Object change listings
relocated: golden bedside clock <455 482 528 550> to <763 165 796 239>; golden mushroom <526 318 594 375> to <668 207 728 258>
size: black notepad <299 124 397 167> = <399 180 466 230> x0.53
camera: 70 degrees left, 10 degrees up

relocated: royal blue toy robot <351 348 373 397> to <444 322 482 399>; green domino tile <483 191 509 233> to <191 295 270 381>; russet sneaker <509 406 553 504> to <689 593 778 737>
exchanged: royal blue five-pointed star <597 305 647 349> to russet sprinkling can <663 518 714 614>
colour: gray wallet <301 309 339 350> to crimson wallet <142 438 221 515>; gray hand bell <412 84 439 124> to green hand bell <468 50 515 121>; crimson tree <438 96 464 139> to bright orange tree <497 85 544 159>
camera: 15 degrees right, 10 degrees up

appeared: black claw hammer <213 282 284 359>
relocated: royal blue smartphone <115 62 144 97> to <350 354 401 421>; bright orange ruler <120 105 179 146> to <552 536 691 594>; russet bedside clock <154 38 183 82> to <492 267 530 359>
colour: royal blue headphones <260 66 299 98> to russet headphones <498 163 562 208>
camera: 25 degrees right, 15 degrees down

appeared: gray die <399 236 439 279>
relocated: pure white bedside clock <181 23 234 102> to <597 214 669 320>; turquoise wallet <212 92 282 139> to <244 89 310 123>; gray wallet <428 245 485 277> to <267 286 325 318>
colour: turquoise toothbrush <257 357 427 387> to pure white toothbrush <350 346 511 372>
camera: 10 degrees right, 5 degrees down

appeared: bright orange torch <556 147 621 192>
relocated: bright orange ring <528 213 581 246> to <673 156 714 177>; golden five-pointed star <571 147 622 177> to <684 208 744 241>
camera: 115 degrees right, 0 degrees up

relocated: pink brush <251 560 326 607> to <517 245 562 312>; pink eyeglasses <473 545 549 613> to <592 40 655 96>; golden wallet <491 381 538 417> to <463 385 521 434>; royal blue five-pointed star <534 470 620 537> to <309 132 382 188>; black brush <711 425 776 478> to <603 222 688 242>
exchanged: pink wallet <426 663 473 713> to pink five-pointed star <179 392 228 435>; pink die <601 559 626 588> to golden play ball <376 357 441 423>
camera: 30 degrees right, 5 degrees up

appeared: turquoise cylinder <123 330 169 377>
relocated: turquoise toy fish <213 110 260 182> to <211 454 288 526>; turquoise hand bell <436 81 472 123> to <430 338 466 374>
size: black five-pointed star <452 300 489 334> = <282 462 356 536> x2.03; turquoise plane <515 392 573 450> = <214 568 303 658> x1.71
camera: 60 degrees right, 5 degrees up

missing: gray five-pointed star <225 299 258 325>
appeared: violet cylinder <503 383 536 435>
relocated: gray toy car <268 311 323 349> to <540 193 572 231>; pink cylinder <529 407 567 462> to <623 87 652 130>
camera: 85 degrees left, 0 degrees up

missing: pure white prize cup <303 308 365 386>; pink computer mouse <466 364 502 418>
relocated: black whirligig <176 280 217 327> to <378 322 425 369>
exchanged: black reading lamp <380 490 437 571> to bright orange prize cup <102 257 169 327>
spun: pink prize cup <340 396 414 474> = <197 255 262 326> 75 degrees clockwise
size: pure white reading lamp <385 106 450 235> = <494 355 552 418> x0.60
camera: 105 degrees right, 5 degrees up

* Task statement
Write out every line from the records above, word for word.

* Your response
relocated: golden bedside clock <455 482 528 550> to <763 165 796 239>; golden mushroom <526 318 594 375> to <668 207 728 258>
size: black notepad <299 124 397 167> = <399 180 466 230> x0.53
camera: 70 degrees left, 10 degrees up

relocated: royal blue toy robot <351 348 373 397> to <444 322 482 399>; green domino tile <483 191 509 233> to <191 295 270 381>; russet sneaker <509 406 553 504> to <689 593 778 737>
exchanged: royal blue five-pointed star <597 305 647 349> to russet sprinkling can <663 518 714 614>
colour: gray wallet <301 309 339 350> to crimson wallet <142 438 221 515>; gray hand bell <412 84 439 124> to green hand bell <468 50 515 121>; crimson tree <438 96 464 139> to bright orange tree <497 85 544 159>
camera: 15 degrees right, 10 degrees up

appeared: black claw hammer <213 282 284 359>
relocated: royal blue smartphone <115 62 144 97> to <350 354 401 421>; bright orange ruler <120 105 179 146> to <552 536 691 594>; russet bedside clock <154 38 183 82> to <492 267 530 359>
colour: royal blue headphones <260 66 299 98> to russet headphones <498 163 562 208>
camera: 25 degrees right, 15 degrees down

appeared: gray die <399 236 439 279>
relocated: pure white bedside clock <181 23 234 102> to <597 214 669 320>; turquoise wallet <212 92 282 139> to <244 89 310 123>; gray wallet <428 245 485 277> to <267 286 325 318>
colour: turquoise toothbrush <257 357 427 387> to pure white toothbrush <350 346 511 372>
camera: 10 degrees right, 5 degrees down

appeared: bright orange torch <556 147 621 192>
relocated: bright orange ring <528 213 581 246> to <673 156 714 177>; golden five-pointed star <571 147 622 177> to <684 208 744 241>
camera: 115 degrees right, 0 degrees up

relocated: pink brush <251 560 326 607> to <517 245 562 312>; pink eyeglasses <473 545 549 613> to <592 40 655 96>; golden wallet <491 381 538 417> to <463 385 521 434>; royal blue five-pointed star <534 470 620 537> to <309 132 382 188>; black brush <711 425 776 478> to <603 222 688 242>
exchanged: pink wallet <426 663 473 713> to pink five-pointed star <179 392 228 435>; pink die <601 559 626 588> to golden play ball <376 357 441 423>
camera: 30 degrees right, 5 degrees up

appeared: turquoise cylinder <123 330 169 377>
relocated: turquoise toy fish <213 110 260 182> to <211 454 288 526>; turquoise hand bell <436 81 472 123> to <430 338 466 374>
size: black five-pointed star <452 300 489 334> = <282 462 356 536> x2.03; turquoise plane <515 392 573 450> = <214 568 303 658> x1.71
camera: 60 degrees right, 5 degrees up

missing: gray five-pointed star <225 299 258 325>
appeared: violet cylinder <503 383 536 435>
relocated: gray toy car <268 311 323 349> to <540 193 572 231>; pink cylinder <529 407 567 462> to <623 87 652 130>
camera: 85 degrees left, 0 degrees up

missing: pure white prize cup <303 308 365 386>; pink computer mouse <466 364 502 418>
relocated: black whirligig <176 280 217 327> to <378 322 425 369>
exchanged: black reading lamp <380 490 437 571> to bright orange prize cup <102 257 169 327>
spun: pink prize cup <340 396 414 474> = <197 255 262 326> 75 degrees clockwise
size: pure white reading lamp <385 106 450 235> = <494 355 552 418> x0.60
camera: 105 degrees right, 5 degrees up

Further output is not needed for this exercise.